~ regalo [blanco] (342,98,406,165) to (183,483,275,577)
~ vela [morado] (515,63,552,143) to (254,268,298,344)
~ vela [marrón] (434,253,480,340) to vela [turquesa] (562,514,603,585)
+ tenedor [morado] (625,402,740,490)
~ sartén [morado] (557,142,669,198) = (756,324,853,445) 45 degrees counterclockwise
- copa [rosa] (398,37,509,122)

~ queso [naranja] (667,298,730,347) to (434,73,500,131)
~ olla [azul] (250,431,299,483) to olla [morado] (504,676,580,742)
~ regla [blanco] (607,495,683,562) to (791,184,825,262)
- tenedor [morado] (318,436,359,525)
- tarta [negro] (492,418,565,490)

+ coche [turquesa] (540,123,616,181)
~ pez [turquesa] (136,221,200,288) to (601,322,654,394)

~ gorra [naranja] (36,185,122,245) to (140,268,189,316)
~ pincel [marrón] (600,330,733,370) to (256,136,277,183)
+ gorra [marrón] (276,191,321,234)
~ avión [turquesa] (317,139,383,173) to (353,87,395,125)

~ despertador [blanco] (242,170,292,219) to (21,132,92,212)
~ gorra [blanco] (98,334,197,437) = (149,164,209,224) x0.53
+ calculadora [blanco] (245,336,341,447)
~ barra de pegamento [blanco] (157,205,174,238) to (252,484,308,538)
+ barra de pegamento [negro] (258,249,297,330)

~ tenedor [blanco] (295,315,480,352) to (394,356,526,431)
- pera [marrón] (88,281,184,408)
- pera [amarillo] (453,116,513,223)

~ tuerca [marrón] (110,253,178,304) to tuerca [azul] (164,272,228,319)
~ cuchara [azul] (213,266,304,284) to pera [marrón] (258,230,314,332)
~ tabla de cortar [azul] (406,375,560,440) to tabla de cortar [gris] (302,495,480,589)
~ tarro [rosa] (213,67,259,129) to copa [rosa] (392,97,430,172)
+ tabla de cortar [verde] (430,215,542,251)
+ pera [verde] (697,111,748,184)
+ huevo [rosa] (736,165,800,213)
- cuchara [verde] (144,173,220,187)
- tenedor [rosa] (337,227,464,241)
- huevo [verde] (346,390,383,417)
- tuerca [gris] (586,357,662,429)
════════════════
Assignment:
Go back to the listing above and please repeat it exactly.

Answer space:
~ regalo [blanco] (342,98,406,165) to (183,483,275,577)
~ vela [morado] (515,63,552,143) to (254,268,298,344)
~ vela [marrón] (434,253,480,340) to vela [turquesa] (562,514,603,585)
+ tenedor [morado] (625,402,740,490)
~ sartén [morado] (557,142,669,198) = (756,324,853,445) 45 degrees counterclockwise
- copa [rosa] (398,37,509,122)

~ queso [naranja] (667,298,730,347) to (434,73,500,131)
~ olla [azul] (250,431,299,483) to olla [morado] (504,676,580,742)
~ regla [blanco] (607,495,683,562) to (791,184,825,262)
- tenedor [morado] (318,436,359,525)
- tarta [negro] (492,418,565,490)

+ coche [turquesa] (540,123,616,181)
~ pez [turquesa] (136,221,200,288) to (601,322,654,394)

~ gorra [naranja] (36,185,122,245) to (140,268,189,316)
~ pincel [marrón] (600,330,733,370) to (256,136,277,183)
+ gorra [marrón] (276,191,321,234)
~ avión [turquesa] (317,139,383,173) to (353,87,395,125)

~ despertador [blanco] (242,170,292,219) to (21,132,92,212)
~ gorra [blanco] (98,334,197,437) = (149,164,209,224) x0.53
+ calculadora [blanco] (245,336,341,447)
~ barra de pegamento [blanco] (157,205,174,238) to (252,484,308,538)
+ barra de pegamento [negro] (258,249,297,330)

~ tenedor [blanco] (295,315,480,352) to (394,356,526,431)
- pera [marrón] (88,281,184,408)
- pera [amarillo] (453,116,513,223)

~ tuerca [marrón] (110,253,178,304) to tuerca [azul] (164,272,228,319)
~ cuchara [azul] (213,266,304,284) to pera [marrón] (258,230,314,332)
~ tabla de cortar [azul] (406,375,560,440) to tabla de cortar [gris] (302,495,480,589)
~ tarro [rosa] (213,67,259,129) to copa [rosa] (392,97,430,172)
+ tabla de cortar [verde] (430,215,542,251)
+ pera [verde] (697,111,748,184)
+ huevo [rosa] (736,165,800,213)
- cuchara [verde] (144,173,220,187)
- tenedor [rosa] (337,227,464,241)
- huevo [verde] (346,390,383,417)
- tuerca [gris] (586,357,662,429)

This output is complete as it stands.